§ **Problem details**: Your task is to transcribe exactly, and only, the lines running from the one with "blue teapot [249,251,325,350] -> none" to the end of the listing below, inclusive, with every picture left out.

§ **Listed entries**:
───

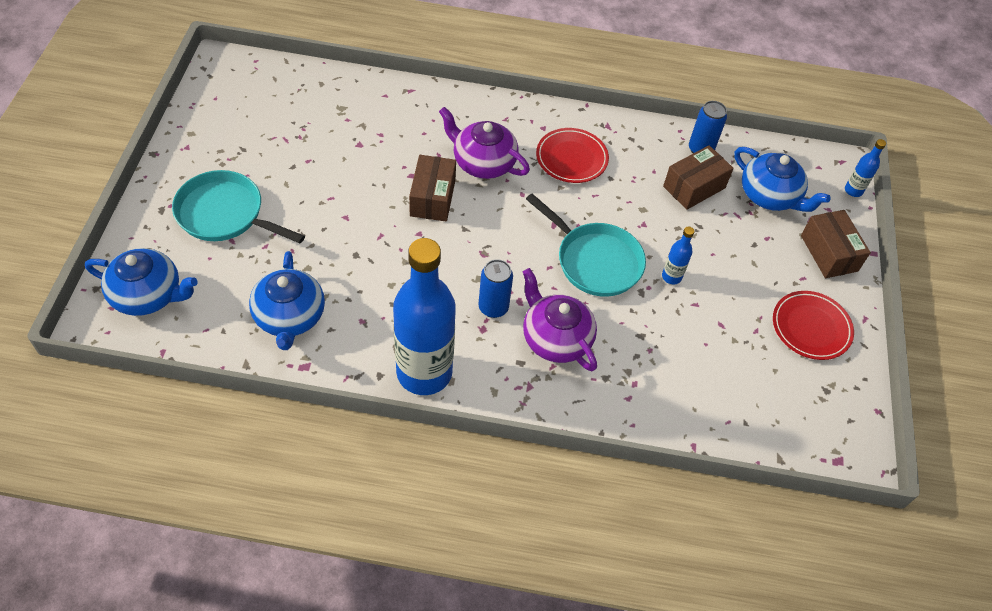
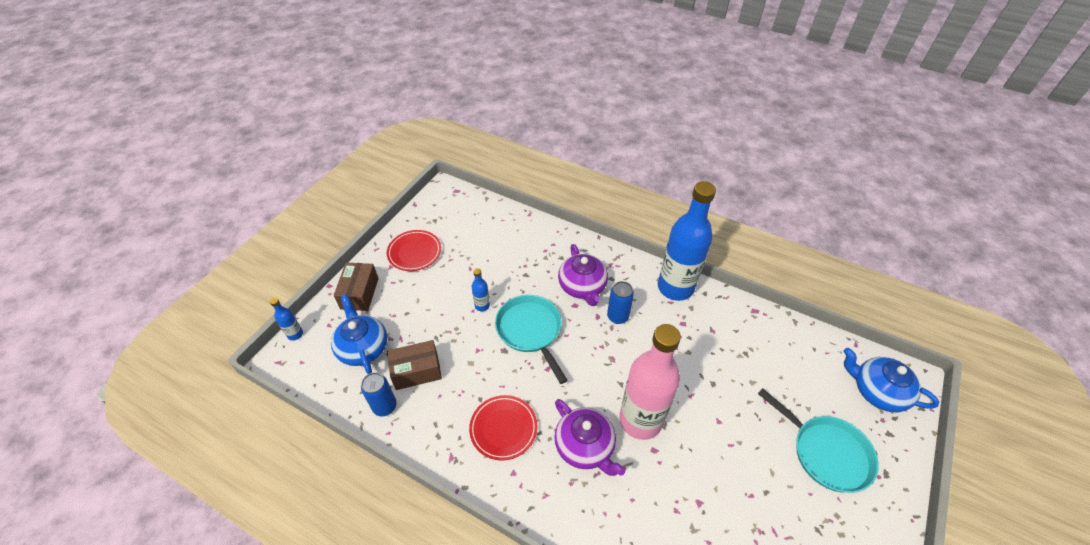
camera: 155 degrees left, 5 degrees down
blue teapot [249,251,325,350] -> none
brown box [409,155,456,221] -> pink bottle [619,324,681,440]

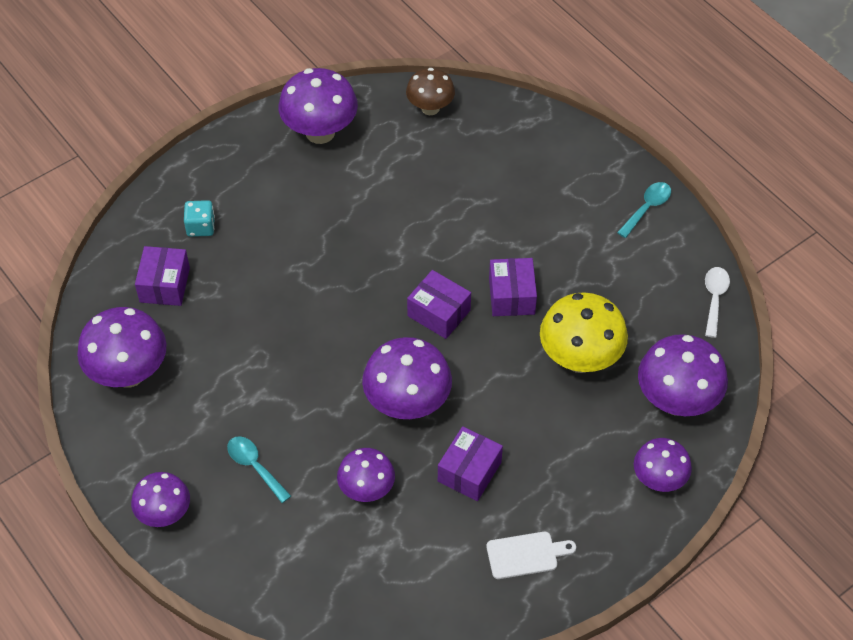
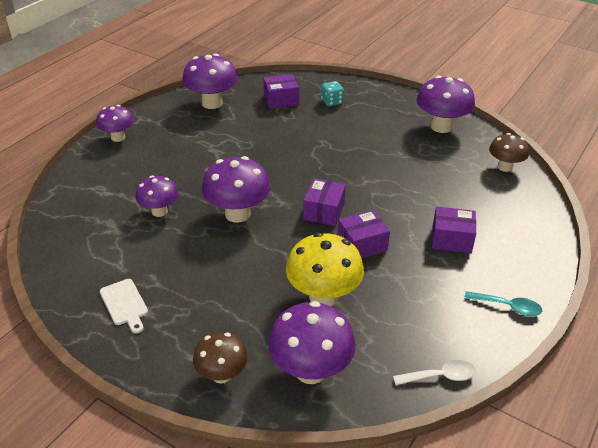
camera: 70 degrees right, 15 degrees down
turquoise spoon [227,436,291,503] -> none
purple box [438,426,503,501] -> purple box moved to [432,206,476,253]
purple mushroom [634,438,692,492] -> brown mushroom [193,332,248,384]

───

§ **The answer**:
blue teapot [249,251,325,350] -> none
brown box [409,155,456,221] -> pink bottle [619,324,681,440]

camera: 70 degrees right, 15 degrees down
turquoise spoon [227,436,291,503] -> none
purple box [438,426,503,501] -> purple box moved to [432,206,476,253]
purple mushroom [634,438,692,492] -> brown mushroom [193,332,248,384]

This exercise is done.